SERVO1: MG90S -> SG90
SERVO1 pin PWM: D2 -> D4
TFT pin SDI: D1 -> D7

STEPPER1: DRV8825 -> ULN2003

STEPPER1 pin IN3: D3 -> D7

══════════

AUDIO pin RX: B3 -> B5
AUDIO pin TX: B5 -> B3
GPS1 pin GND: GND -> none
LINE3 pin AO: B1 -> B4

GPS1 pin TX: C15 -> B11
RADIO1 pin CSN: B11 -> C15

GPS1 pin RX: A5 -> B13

══════════

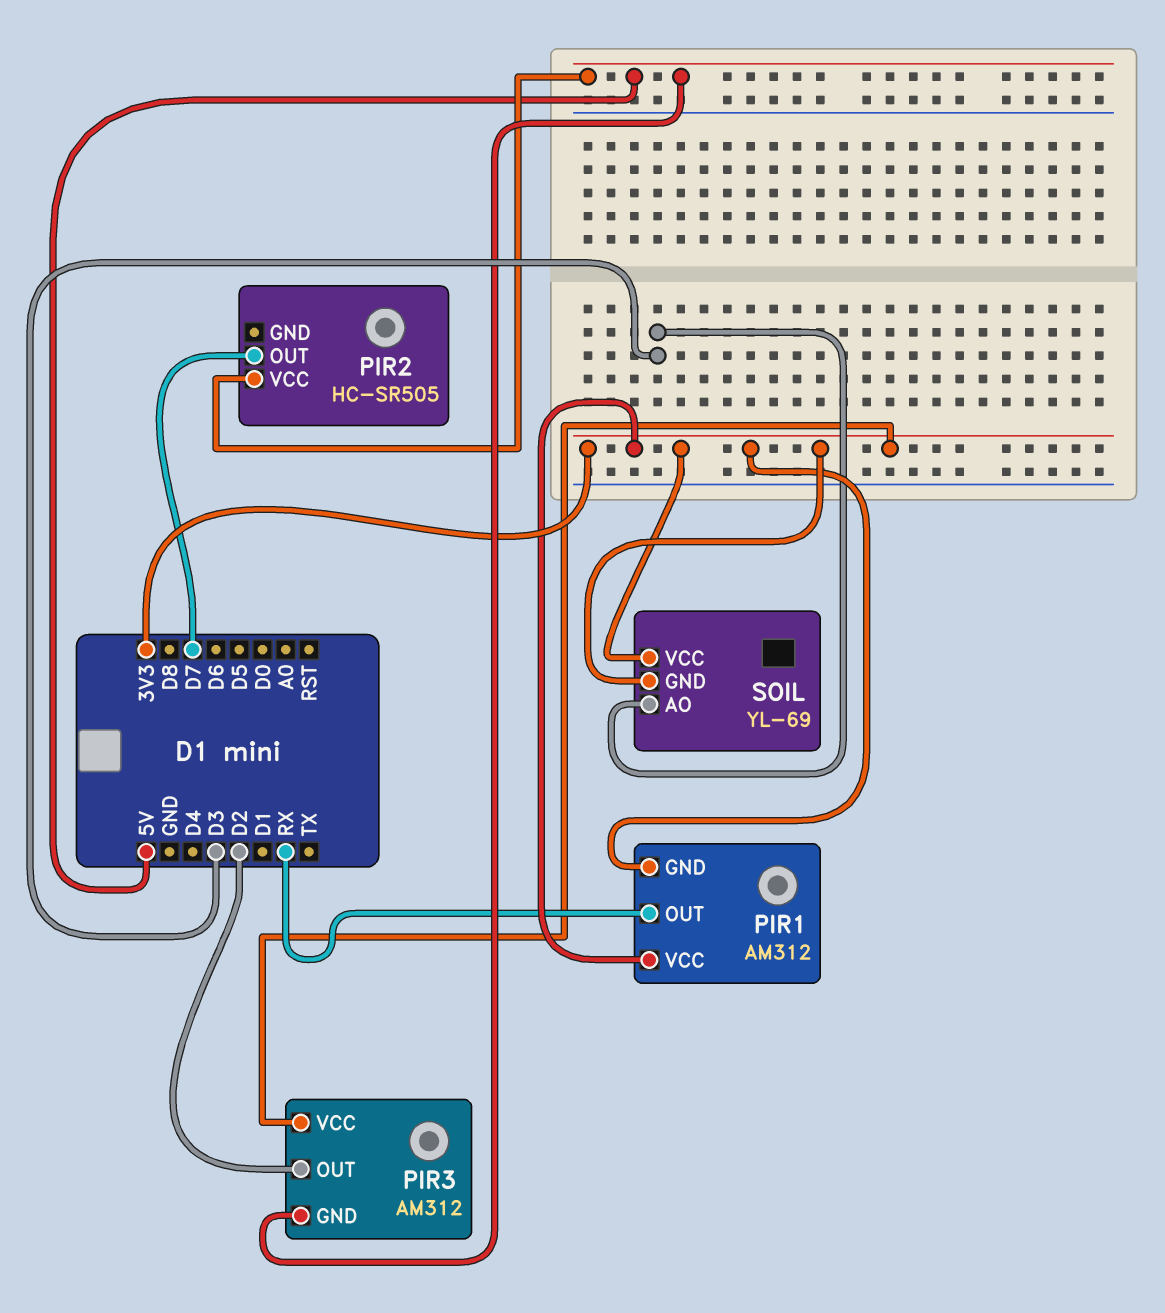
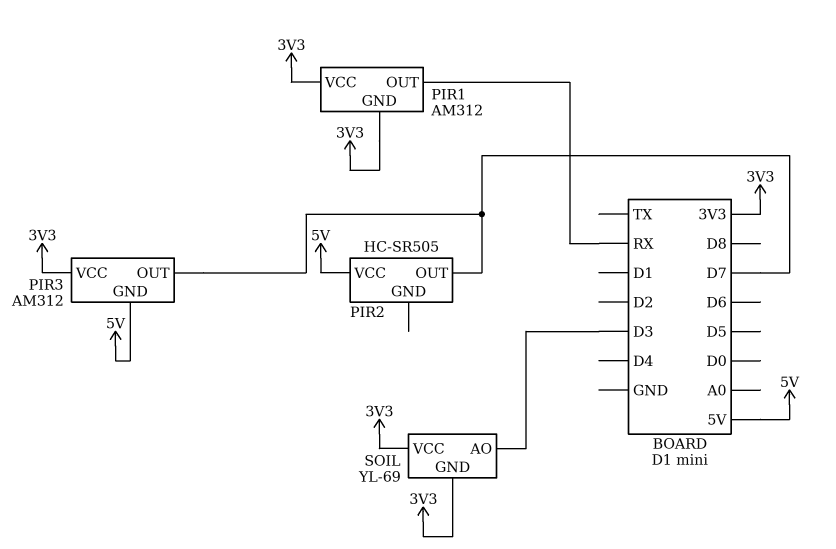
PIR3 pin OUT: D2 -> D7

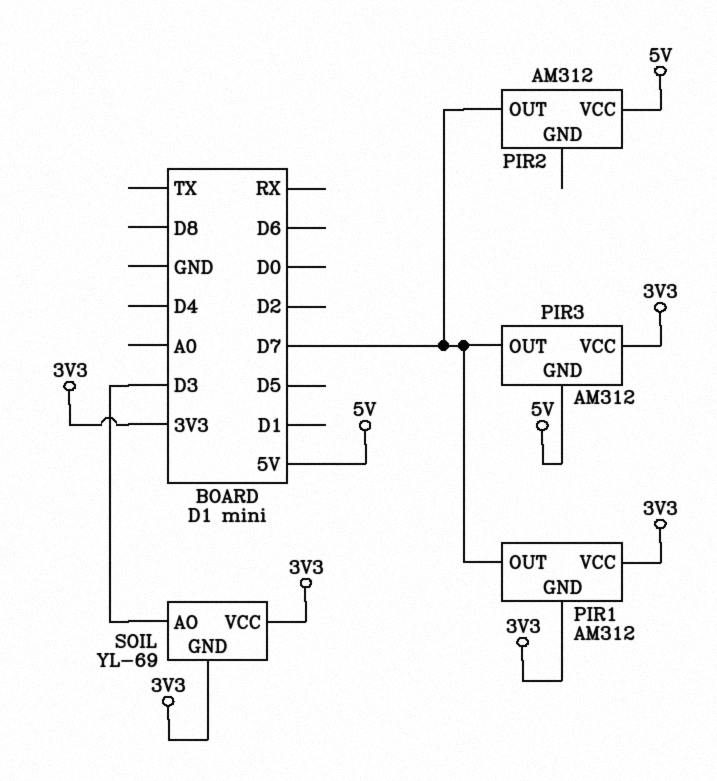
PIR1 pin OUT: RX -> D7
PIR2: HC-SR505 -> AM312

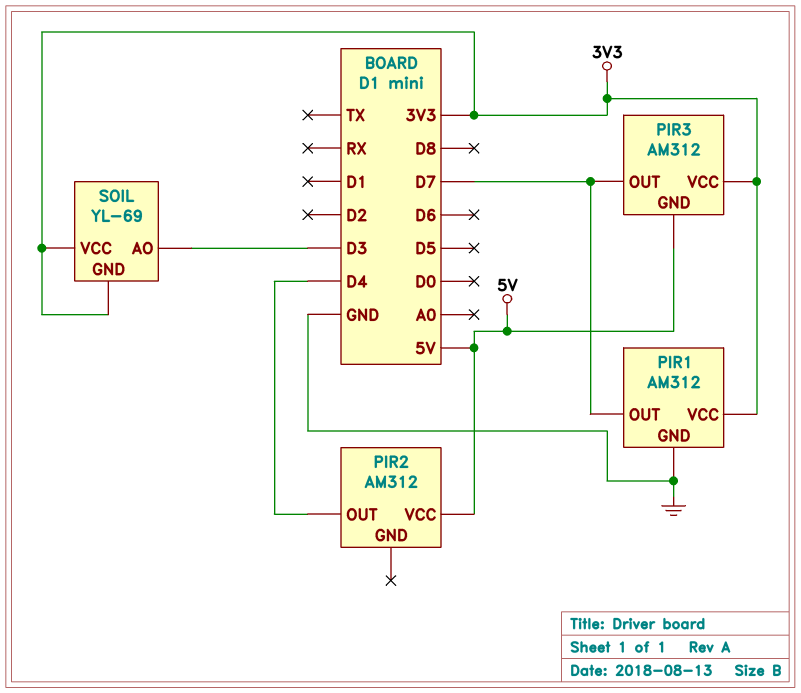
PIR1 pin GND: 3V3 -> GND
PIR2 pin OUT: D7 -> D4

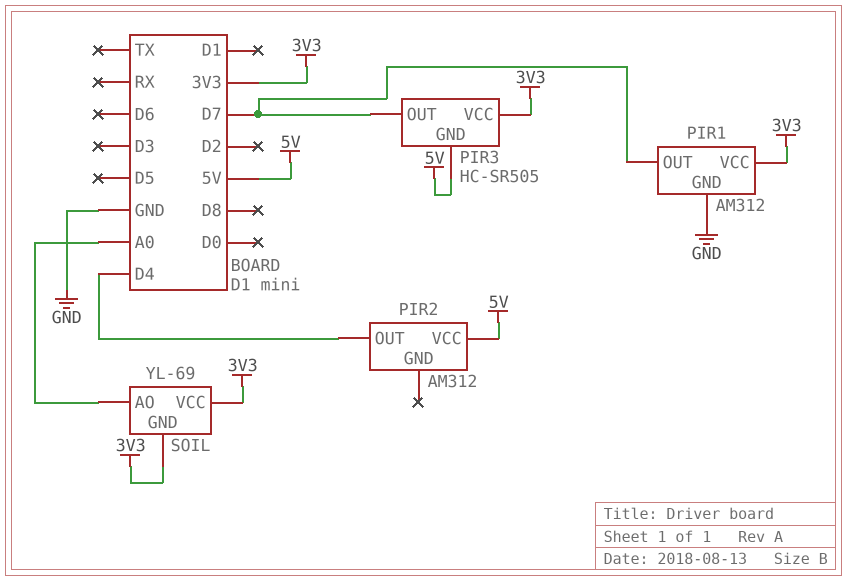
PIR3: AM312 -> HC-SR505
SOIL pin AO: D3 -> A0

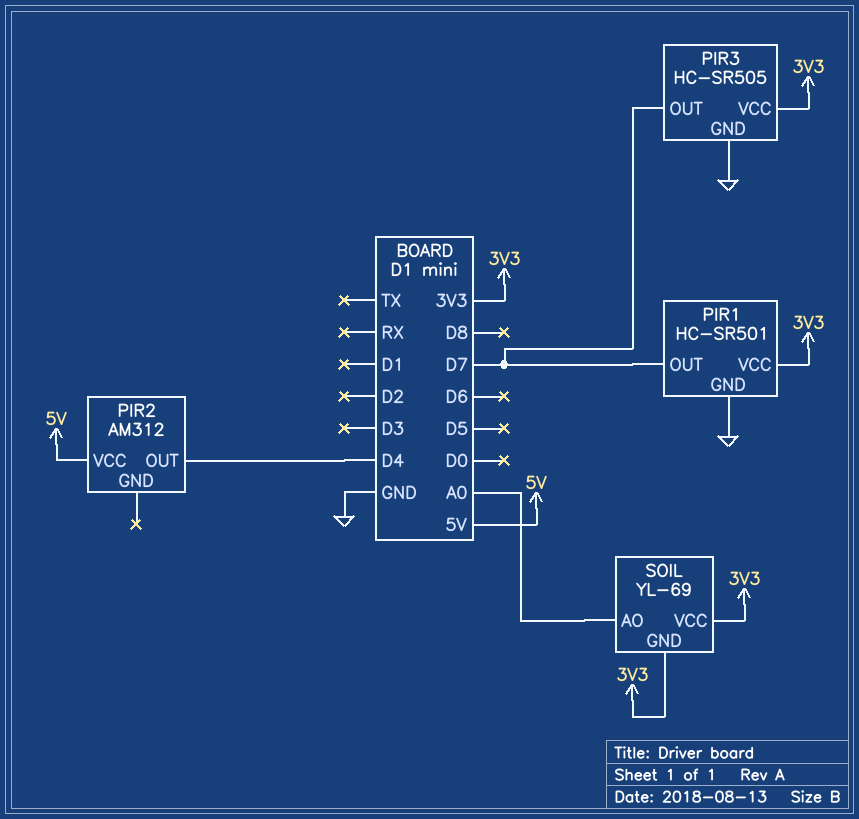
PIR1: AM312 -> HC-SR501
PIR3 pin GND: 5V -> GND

══════════

* Exercise details:
Using the listing above, restate exactly the range between the lines holding "PIR2: HC-SR505 -> AM312" and "PIR3 pin GND: 5V -> GND", inclusive, with pictures left out.

* Solution to the exercise:
PIR2: HC-SR505 -> AM312

PIR1 pin GND: 3V3 -> GND
PIR2 pin OUT: D7 -> D4

PIR3: AM312 -> HC-SR505
SOIL pin AO: D3 -> A0

PIR1: AM312 -> HC-SR501
PIR3 pin GND: 5V -> GND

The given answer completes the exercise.